[Records]

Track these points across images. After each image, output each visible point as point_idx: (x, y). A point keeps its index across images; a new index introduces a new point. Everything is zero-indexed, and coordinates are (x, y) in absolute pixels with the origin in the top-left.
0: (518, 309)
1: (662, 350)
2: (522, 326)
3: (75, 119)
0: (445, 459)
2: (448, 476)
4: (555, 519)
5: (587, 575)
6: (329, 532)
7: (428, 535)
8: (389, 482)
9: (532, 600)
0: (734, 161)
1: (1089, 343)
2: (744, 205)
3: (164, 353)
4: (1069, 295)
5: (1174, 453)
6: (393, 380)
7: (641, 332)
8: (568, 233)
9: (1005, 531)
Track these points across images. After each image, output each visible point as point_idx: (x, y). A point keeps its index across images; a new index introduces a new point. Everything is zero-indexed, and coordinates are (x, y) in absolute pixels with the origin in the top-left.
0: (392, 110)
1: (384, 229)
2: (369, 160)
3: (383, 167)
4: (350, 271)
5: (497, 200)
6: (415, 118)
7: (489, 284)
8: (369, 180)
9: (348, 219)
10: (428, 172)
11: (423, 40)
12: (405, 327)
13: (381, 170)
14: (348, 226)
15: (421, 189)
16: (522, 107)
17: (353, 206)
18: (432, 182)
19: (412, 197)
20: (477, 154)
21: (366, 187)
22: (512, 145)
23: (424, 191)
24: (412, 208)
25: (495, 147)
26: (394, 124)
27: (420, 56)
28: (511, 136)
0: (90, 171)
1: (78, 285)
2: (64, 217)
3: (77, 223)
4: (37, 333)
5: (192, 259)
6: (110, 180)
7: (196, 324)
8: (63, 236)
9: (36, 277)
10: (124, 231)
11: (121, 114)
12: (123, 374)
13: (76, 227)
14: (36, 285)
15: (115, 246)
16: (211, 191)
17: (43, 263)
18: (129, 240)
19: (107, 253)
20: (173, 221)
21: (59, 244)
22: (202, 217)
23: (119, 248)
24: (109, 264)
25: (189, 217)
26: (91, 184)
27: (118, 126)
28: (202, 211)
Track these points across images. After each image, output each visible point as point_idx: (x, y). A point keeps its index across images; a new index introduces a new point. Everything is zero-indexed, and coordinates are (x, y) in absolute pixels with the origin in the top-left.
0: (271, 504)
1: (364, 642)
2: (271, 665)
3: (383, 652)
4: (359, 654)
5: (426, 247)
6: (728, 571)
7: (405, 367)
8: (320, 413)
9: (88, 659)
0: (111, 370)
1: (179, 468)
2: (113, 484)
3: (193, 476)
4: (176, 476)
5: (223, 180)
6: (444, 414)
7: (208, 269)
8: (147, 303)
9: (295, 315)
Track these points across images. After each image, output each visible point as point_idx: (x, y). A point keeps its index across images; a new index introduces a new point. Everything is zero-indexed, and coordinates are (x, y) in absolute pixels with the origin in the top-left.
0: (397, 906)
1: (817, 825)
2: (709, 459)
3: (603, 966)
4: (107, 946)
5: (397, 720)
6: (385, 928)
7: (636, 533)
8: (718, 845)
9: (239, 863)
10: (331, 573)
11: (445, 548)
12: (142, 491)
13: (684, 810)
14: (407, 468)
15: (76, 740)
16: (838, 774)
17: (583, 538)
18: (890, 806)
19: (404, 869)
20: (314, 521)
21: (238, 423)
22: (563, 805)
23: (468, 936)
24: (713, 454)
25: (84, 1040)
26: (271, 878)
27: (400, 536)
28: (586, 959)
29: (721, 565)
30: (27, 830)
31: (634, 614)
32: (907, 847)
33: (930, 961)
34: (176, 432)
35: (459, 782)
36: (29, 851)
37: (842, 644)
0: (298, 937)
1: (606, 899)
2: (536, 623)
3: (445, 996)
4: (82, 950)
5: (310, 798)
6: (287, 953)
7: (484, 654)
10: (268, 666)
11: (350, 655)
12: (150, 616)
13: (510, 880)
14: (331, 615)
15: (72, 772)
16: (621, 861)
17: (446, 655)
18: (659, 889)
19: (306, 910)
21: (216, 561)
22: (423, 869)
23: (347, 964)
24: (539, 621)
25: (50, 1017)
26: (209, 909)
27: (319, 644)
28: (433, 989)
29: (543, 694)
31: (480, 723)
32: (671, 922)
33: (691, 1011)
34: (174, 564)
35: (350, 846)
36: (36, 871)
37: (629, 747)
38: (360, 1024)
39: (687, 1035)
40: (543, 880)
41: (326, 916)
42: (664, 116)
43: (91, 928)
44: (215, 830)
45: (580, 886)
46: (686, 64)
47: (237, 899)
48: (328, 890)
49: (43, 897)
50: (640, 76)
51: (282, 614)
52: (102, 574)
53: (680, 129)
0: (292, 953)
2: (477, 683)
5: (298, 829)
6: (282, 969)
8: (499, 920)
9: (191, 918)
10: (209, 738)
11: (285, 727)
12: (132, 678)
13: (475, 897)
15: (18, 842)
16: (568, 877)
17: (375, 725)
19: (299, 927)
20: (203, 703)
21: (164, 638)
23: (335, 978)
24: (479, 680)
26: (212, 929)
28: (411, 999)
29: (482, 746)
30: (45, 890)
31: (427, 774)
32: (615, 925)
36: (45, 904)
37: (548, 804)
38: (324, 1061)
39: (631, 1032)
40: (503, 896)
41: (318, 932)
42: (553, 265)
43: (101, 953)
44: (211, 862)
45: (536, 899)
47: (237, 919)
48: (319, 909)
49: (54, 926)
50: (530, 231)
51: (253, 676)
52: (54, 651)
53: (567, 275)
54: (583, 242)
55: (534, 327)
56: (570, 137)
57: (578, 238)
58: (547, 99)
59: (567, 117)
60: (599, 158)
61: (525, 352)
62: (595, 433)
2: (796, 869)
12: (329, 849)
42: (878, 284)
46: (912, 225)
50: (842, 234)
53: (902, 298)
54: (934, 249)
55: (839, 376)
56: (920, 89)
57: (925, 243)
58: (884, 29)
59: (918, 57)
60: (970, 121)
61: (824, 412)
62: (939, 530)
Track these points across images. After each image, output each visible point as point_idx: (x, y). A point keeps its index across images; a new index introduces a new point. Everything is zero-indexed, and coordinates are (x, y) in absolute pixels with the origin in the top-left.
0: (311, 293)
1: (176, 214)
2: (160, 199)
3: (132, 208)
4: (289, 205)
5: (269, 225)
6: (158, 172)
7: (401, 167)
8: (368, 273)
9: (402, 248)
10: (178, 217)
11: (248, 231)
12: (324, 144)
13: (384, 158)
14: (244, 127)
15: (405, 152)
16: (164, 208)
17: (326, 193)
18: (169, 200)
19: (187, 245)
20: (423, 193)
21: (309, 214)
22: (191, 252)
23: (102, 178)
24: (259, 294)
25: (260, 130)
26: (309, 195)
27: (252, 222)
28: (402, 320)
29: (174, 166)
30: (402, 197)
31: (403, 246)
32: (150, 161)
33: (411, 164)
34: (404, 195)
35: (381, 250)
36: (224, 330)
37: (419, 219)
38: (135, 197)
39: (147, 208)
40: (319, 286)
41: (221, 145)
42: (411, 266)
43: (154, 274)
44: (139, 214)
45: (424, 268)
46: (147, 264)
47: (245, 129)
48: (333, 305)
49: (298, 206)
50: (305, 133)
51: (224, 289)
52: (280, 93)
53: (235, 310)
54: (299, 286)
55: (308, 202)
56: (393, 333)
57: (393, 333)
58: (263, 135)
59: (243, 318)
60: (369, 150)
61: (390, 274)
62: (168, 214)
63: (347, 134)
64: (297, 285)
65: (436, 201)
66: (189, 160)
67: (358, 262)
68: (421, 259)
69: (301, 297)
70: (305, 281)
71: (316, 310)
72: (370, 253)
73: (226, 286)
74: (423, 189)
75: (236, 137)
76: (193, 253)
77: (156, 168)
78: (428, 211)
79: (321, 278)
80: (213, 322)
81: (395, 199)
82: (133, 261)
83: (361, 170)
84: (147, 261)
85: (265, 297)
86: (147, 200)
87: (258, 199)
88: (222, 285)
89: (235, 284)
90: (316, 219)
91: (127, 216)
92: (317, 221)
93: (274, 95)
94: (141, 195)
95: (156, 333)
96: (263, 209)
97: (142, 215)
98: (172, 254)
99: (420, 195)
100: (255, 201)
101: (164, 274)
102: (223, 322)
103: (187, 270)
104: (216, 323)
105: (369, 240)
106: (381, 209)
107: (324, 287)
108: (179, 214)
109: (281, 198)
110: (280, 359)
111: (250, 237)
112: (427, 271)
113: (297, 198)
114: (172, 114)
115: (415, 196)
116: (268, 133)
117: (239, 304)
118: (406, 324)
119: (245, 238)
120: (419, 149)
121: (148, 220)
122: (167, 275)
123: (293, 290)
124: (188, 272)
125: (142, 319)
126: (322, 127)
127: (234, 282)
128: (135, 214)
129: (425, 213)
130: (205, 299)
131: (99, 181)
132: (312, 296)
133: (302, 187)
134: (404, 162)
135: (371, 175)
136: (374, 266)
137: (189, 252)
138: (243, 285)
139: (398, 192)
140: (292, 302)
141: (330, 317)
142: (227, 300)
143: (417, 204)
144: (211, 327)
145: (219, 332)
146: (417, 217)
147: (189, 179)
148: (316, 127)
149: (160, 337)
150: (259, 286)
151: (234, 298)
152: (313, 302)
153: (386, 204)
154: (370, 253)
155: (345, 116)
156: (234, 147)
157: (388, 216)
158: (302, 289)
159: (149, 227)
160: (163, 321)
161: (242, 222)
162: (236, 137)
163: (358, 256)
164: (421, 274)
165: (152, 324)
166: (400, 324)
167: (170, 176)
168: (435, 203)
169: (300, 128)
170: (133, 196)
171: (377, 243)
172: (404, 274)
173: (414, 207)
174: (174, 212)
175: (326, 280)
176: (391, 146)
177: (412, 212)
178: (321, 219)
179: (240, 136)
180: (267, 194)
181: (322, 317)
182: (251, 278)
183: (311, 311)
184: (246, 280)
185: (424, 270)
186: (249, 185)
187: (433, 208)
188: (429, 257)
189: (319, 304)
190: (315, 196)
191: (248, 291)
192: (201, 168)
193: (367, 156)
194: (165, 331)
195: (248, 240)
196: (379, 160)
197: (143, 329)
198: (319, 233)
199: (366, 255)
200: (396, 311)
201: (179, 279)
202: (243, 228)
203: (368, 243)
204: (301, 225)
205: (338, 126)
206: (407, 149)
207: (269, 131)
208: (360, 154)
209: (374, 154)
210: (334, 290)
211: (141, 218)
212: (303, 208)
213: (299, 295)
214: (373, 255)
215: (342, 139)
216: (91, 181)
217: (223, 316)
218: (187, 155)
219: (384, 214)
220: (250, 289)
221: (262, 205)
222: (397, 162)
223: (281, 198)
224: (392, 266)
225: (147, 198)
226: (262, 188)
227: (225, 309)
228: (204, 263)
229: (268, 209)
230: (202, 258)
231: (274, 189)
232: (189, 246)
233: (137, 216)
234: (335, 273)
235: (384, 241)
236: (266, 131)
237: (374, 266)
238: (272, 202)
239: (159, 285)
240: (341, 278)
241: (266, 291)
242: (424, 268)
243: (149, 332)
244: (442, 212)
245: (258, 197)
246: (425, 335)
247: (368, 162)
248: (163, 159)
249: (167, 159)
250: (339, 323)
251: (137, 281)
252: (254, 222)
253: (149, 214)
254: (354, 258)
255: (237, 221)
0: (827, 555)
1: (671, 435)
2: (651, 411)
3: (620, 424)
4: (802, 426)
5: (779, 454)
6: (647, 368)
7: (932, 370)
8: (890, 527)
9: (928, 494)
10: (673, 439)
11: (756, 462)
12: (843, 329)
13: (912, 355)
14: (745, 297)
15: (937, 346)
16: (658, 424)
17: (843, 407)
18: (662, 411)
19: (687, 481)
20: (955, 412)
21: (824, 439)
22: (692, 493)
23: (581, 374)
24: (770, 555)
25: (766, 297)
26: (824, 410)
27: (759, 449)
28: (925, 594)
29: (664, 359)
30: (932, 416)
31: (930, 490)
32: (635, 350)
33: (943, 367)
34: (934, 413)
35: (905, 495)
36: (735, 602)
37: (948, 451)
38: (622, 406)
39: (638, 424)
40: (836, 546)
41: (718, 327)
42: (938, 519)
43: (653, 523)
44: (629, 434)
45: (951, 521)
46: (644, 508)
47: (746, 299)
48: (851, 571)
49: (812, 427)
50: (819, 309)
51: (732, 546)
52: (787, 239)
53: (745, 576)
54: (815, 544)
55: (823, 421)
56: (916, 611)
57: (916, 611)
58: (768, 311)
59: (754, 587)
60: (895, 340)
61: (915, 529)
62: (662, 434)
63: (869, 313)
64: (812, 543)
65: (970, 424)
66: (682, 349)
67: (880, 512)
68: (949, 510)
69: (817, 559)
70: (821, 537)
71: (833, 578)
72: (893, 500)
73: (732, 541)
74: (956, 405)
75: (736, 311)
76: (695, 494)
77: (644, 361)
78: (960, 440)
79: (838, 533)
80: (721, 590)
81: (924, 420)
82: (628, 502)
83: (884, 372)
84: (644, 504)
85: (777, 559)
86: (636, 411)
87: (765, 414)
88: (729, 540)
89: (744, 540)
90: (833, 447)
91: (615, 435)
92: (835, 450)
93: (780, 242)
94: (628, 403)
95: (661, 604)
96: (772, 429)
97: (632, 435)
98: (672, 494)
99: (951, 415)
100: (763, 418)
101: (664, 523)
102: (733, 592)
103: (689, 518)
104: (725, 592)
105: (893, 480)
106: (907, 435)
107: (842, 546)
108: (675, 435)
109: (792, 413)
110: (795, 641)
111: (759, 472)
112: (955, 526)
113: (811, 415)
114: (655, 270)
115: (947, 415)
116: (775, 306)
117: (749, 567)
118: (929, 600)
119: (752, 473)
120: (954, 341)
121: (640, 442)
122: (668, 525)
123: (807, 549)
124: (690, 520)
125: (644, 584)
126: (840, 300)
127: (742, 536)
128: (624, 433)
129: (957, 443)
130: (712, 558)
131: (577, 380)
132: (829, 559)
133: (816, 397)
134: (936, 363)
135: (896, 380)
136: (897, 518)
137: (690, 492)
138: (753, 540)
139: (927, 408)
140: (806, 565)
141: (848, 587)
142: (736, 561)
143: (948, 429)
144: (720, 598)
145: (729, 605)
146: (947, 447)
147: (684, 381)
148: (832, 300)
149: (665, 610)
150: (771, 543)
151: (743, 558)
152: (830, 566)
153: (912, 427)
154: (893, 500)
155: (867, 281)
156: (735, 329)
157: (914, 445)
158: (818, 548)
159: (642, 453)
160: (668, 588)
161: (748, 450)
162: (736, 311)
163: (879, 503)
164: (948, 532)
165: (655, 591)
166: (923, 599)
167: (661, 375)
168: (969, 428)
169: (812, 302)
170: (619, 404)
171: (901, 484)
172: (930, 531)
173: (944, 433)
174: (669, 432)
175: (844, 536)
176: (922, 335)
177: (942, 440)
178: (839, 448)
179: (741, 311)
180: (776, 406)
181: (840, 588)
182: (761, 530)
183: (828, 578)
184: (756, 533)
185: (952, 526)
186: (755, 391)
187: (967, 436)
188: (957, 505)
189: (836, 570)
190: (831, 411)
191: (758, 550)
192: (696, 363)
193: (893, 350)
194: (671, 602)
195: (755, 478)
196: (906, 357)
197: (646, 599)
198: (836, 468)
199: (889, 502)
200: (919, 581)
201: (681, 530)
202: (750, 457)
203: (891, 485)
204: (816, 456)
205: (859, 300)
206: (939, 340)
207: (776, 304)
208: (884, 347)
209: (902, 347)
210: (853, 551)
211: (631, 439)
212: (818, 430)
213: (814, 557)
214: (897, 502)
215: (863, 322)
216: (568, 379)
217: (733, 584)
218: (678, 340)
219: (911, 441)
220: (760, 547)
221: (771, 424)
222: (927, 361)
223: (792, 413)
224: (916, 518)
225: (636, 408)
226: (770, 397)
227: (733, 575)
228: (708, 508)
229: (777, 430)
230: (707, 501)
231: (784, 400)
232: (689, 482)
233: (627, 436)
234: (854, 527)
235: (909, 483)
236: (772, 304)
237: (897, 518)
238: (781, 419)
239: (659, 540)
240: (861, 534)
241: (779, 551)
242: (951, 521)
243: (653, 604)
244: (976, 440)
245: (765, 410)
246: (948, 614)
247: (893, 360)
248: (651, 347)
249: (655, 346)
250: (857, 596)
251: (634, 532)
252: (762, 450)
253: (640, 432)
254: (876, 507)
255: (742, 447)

[Goal of the exercise] Lay out the part of the listing that opens with the line containing "4: (555, 519)" and closes with the line containing "9: (1005, 531)" as a Markdown table with columns Row and Line, numbering the rows and leaving out blank lines.

[Task response]
| Row | Line |
|---|---|
| 1 | 4: (555, 519) |
| 2 | 5: (587, 575) |
| 3 | 6: (329, 532) |
| 4 | 7: (428, 535) |
| 5 | 8: (389, 482) |
| 6 | 9: (532, 600) |
| 7 | 0: (734, 161) |
| 8 | 1: (1089, 343) |
| 9 | 2: (744, 205) |
| 10 | 3: (164, 353) |
| 11 | 4: (1069, 295) |
| 12 | 5: (1174, 453) |
| 13 | 6: (393, 380) |
| 14 | 7: (641, 332) |
| 15 | 8: (568, 233) |
| 16 | 9: (1005, 531) |